(Saved entries)

----

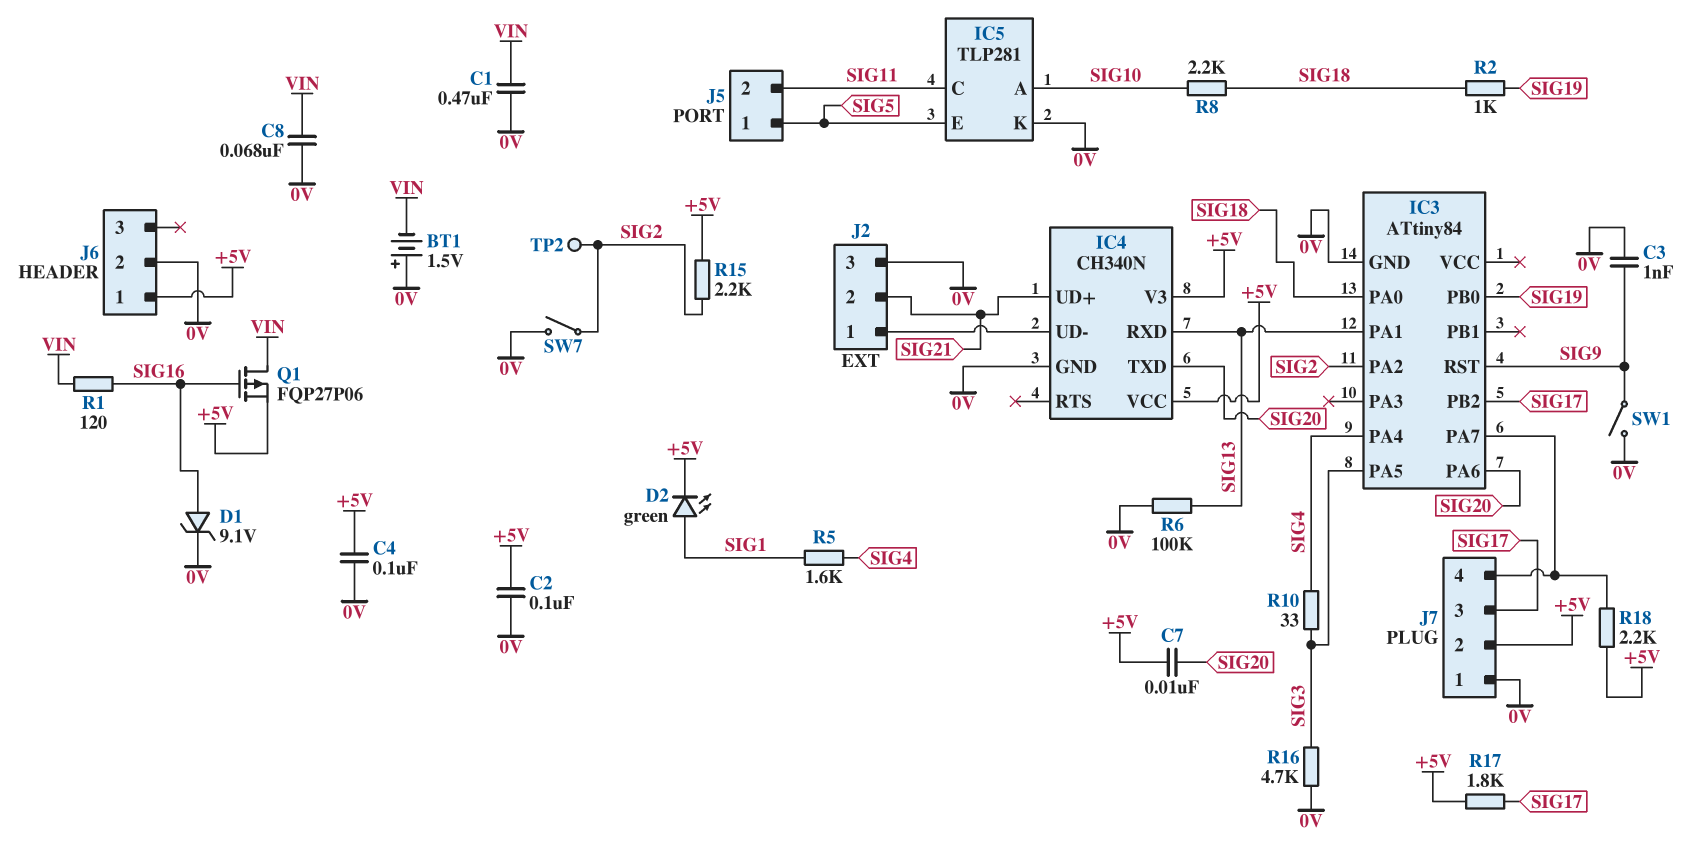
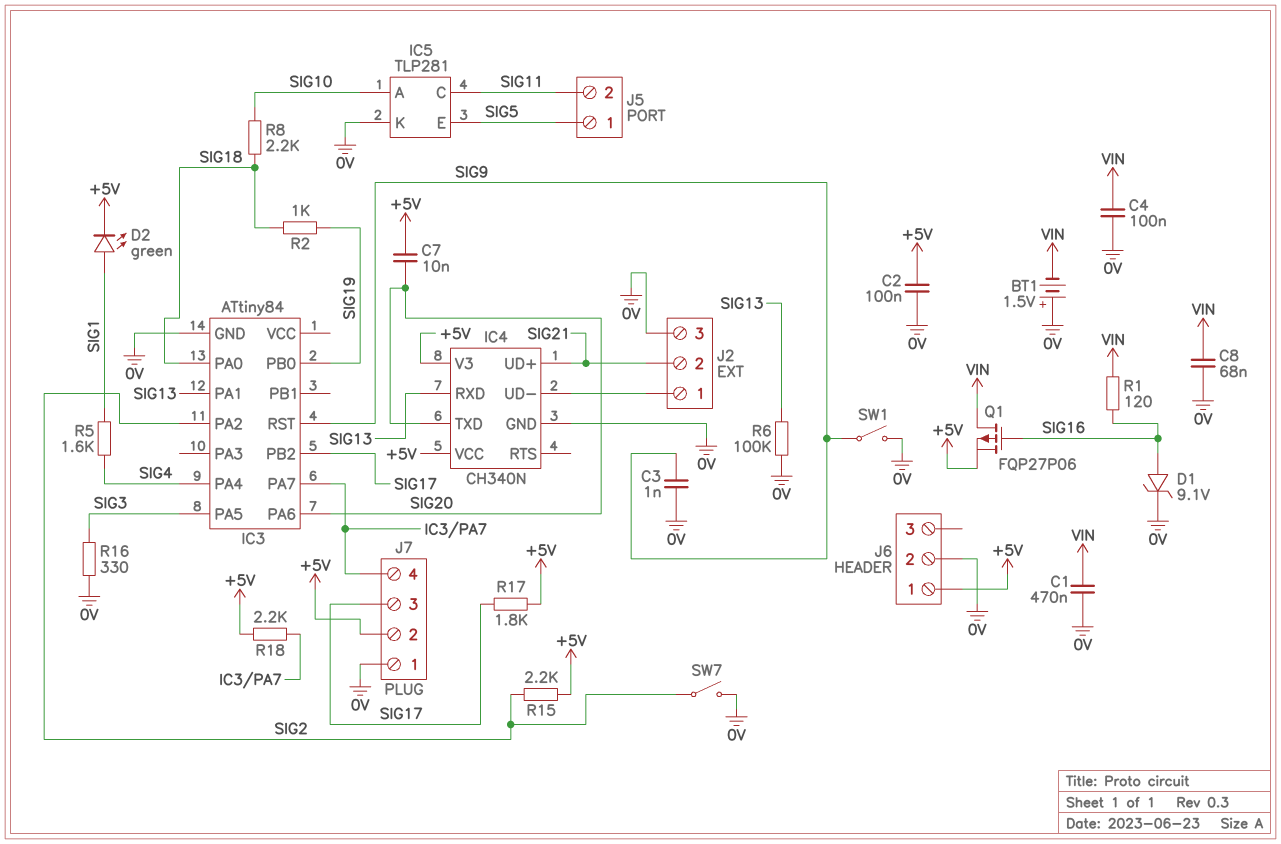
C4: 100nF (+5V, 0V) -> 100nF (0V, VIN)
R10: 33 (SIG3, SIG4) -> none
R16: 4.7k (0V, SIG3) -> 330 (0V, SIG3)
TP2: test point (SIG2) -> none

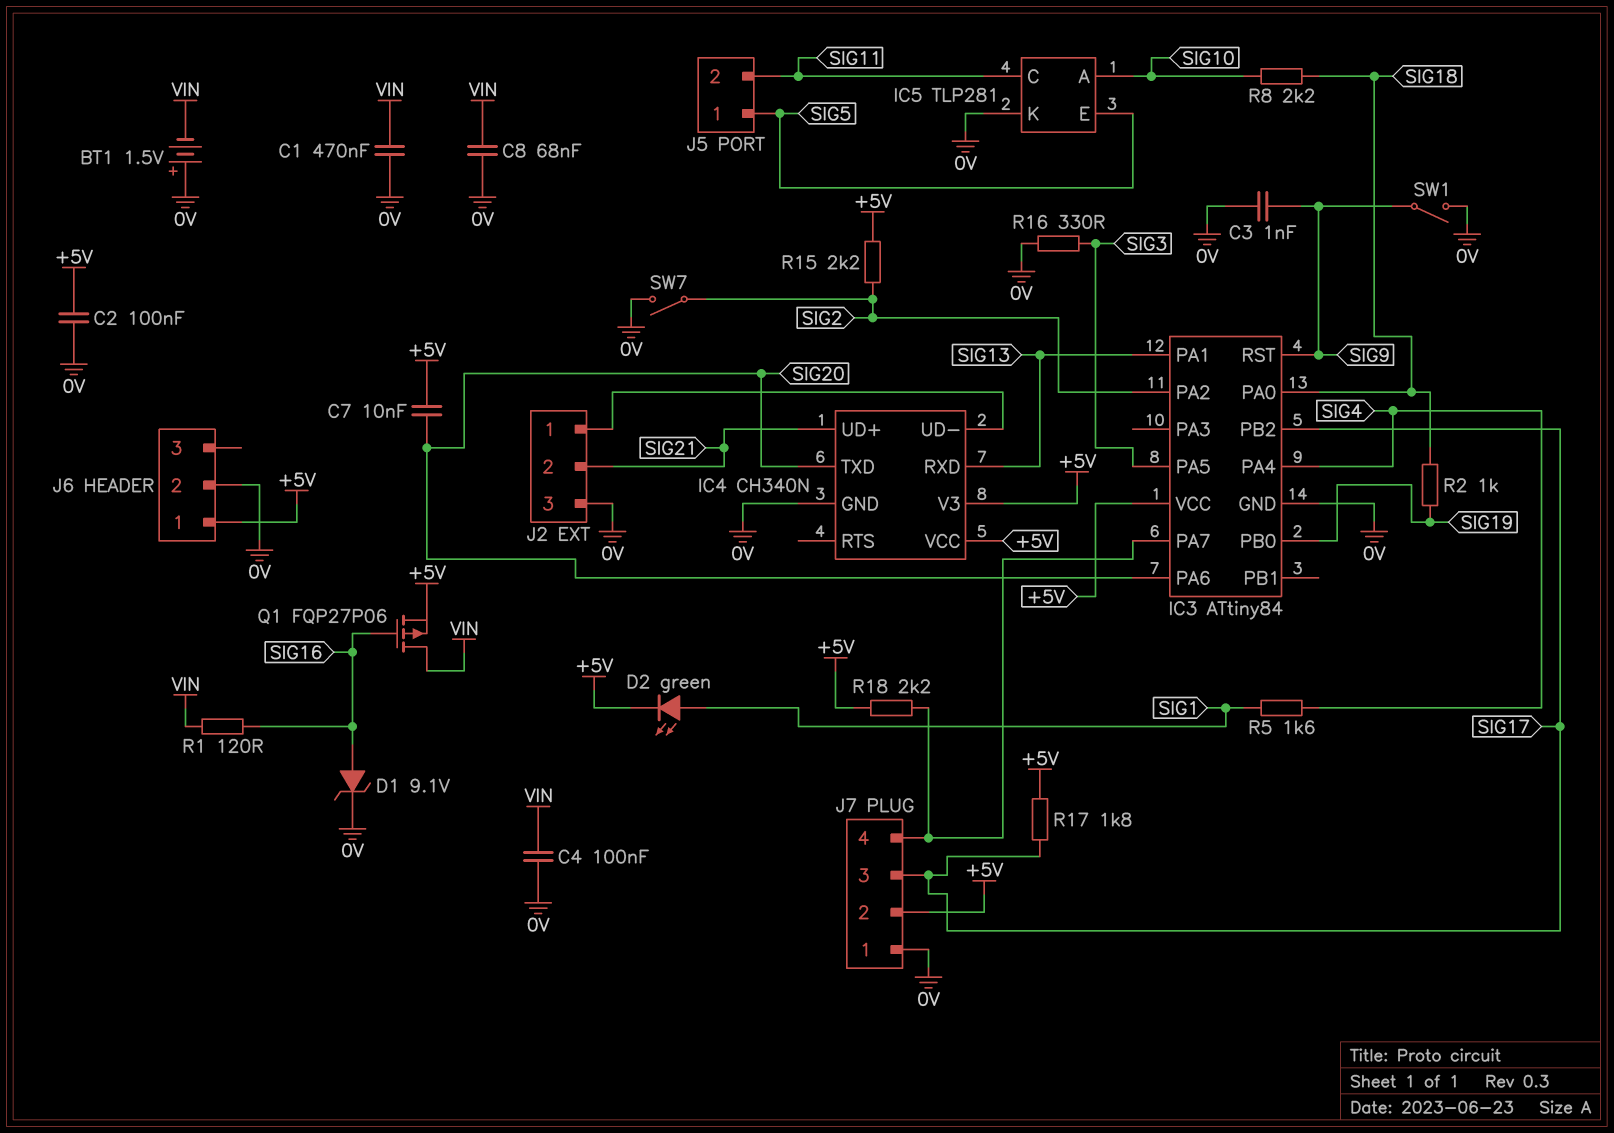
IC3 pin VCC: none -> +5V
R6: 100k (0V, SIG13) -> none

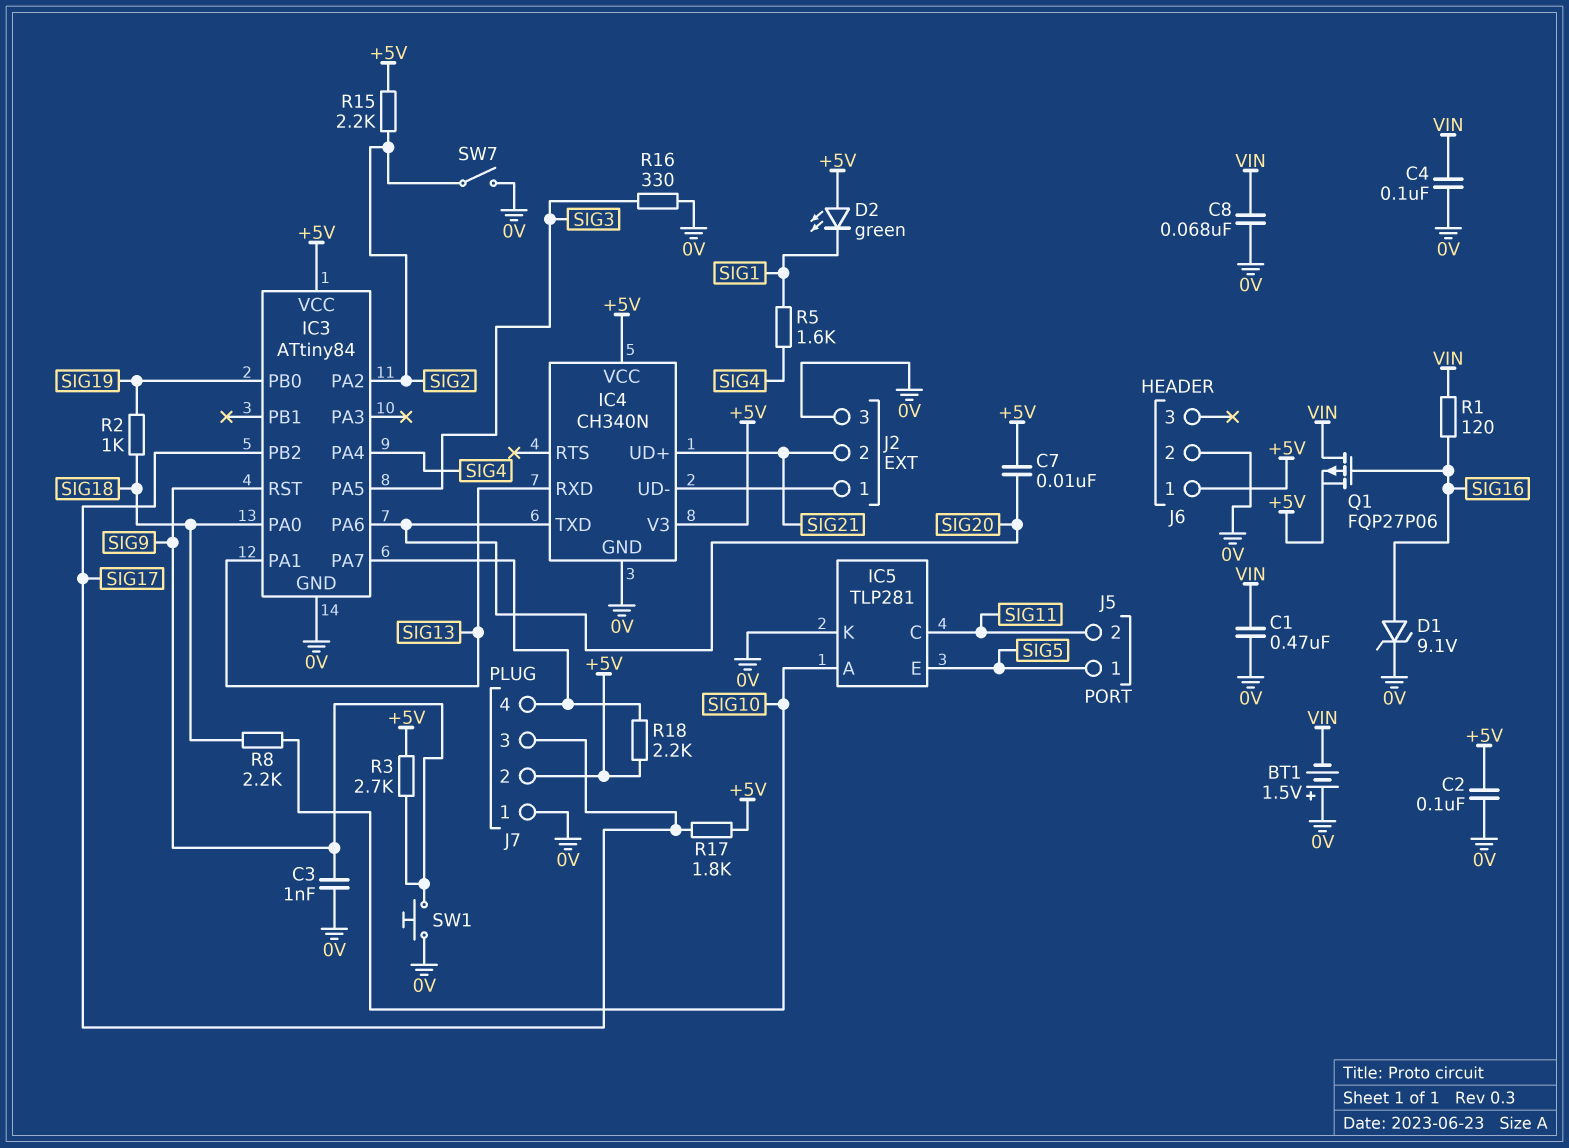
D2: LED green (A SIG1, K +5V) -> LED green (A +5V, K SIG1)
R3: none -> 2.7k (+5V, SIG9)
SW1: switch (0V, SIG9) -> button (0V, SIG9)

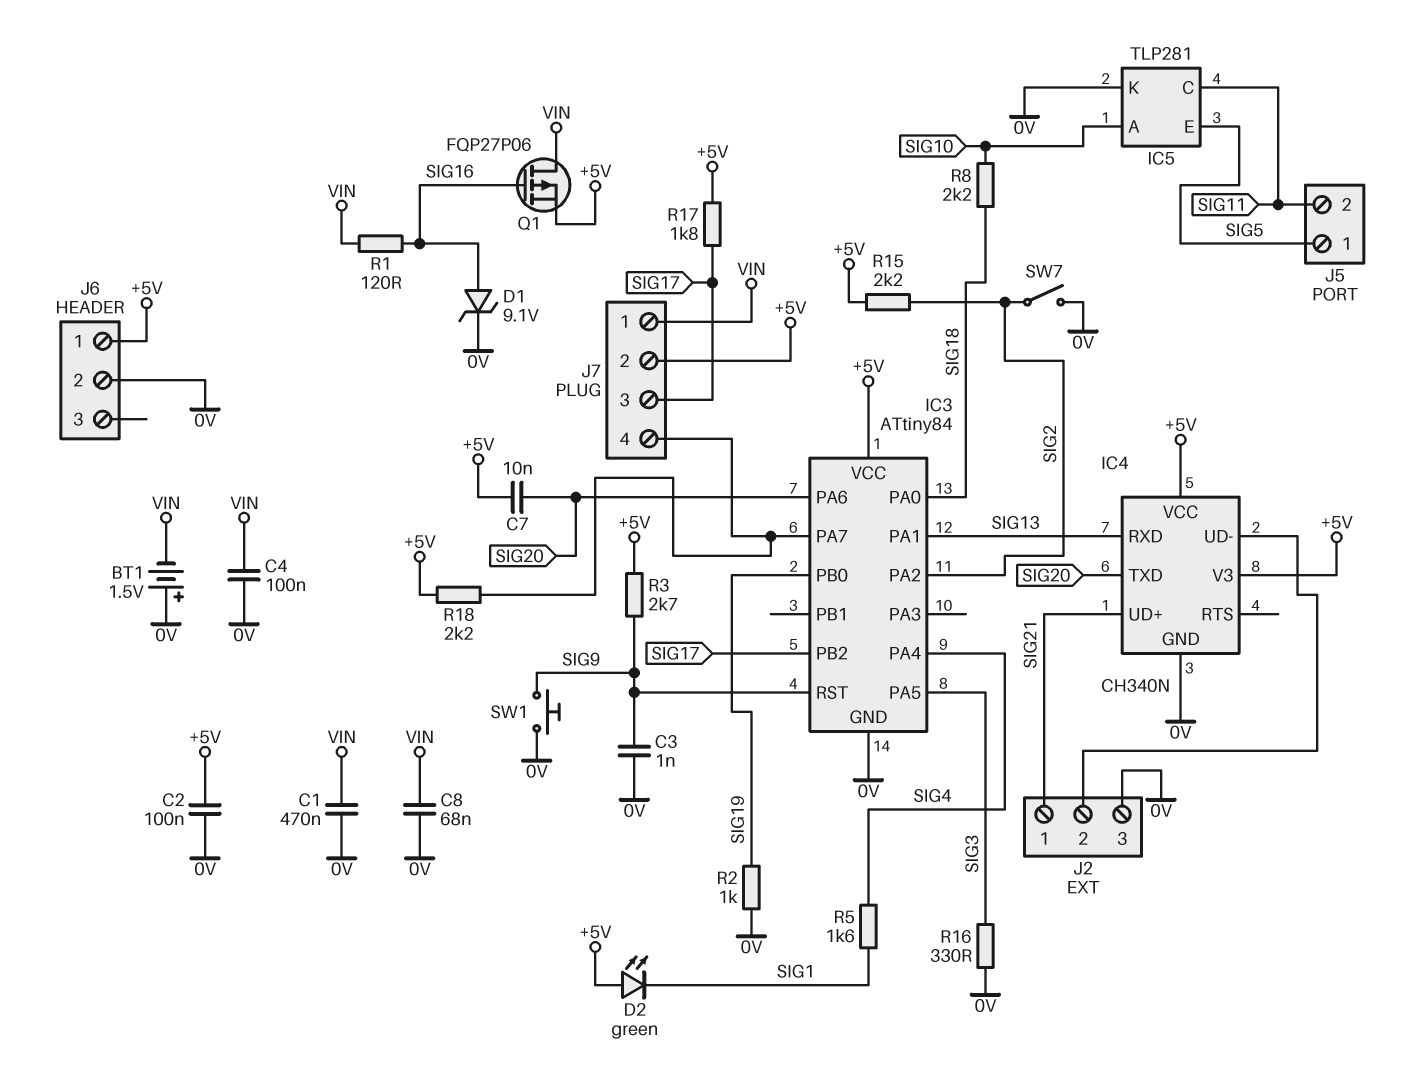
J2 pin 1: IC4/UD- -> SIG21
J2 pin 2: SIG21 -> IC4/UD-
J7 pin 1: 0V -> VIN
R2: 1k (SIG18, SIG19) -> 1k (0V, SIG19)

----

*BRIEF*.
Gather up every line in the data above that contains the word "none", copying each one.

*REPLY TO THE EXERCISE*.
R10: 33 (SIG3, SIG4) -> none
TP2: test point (SIG2) -> none
IC3 pin VCC: none -> +5V
R6: 100k (0V, SIG13) -> none
R3: none -> 2.7k (+5V, SIG9)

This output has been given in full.